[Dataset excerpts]
========================================================================

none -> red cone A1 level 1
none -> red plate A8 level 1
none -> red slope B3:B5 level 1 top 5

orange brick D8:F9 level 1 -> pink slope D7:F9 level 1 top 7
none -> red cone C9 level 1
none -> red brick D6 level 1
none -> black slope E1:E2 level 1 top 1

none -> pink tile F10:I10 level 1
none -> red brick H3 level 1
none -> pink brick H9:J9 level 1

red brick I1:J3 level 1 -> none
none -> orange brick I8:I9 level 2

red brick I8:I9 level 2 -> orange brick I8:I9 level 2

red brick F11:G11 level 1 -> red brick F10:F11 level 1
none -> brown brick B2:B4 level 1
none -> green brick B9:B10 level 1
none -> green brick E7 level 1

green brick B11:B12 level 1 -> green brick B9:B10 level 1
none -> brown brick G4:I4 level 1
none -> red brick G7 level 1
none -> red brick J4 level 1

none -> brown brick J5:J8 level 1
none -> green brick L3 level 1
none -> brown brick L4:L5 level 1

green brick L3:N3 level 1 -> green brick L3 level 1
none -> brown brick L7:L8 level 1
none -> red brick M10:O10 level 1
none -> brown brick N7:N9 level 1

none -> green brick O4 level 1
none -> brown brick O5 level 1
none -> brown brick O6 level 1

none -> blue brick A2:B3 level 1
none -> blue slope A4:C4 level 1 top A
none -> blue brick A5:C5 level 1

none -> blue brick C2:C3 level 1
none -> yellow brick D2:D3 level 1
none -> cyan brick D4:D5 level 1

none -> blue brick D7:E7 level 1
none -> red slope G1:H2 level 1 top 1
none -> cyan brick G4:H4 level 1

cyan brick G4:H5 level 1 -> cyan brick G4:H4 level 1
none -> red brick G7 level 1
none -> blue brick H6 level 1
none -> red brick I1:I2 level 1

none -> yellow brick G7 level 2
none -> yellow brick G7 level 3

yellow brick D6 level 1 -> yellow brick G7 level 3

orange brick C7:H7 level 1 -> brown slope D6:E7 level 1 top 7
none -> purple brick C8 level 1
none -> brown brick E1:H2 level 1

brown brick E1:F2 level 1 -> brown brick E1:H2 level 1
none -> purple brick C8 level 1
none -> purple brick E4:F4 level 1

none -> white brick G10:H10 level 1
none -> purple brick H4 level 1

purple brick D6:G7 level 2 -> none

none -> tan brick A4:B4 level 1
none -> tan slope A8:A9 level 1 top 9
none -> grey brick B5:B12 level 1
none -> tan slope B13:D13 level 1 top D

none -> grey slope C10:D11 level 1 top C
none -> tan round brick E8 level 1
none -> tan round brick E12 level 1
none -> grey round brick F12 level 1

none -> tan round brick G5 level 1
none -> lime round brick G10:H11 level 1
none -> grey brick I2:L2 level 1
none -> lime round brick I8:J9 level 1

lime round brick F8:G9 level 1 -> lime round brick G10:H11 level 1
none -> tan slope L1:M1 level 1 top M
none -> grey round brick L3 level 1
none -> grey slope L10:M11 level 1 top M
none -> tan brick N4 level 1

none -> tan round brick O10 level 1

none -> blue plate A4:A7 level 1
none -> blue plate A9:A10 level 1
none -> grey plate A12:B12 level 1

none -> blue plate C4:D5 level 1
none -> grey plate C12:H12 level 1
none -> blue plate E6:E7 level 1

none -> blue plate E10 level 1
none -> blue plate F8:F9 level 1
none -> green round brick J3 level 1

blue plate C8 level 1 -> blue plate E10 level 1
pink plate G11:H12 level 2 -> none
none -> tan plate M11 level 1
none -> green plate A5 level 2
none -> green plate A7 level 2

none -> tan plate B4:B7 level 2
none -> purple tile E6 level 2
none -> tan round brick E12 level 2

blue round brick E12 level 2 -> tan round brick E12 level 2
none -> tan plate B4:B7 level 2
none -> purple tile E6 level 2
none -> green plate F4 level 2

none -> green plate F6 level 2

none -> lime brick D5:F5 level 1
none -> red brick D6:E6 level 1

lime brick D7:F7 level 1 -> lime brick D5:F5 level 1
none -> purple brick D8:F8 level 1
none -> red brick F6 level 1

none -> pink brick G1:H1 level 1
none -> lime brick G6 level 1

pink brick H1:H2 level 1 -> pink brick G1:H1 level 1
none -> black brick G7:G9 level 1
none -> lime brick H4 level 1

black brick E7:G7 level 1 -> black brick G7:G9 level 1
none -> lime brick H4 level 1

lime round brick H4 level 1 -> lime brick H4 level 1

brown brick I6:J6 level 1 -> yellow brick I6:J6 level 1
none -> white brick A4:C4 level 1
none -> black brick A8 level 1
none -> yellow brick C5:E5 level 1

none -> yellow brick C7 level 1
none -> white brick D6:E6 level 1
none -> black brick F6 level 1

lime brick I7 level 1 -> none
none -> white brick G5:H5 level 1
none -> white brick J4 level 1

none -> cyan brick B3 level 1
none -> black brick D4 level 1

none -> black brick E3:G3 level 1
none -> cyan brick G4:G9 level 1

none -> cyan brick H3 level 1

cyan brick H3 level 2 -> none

========================================================================

Reply with nothing but a number. State how many lines in the records hold the word "slope".

11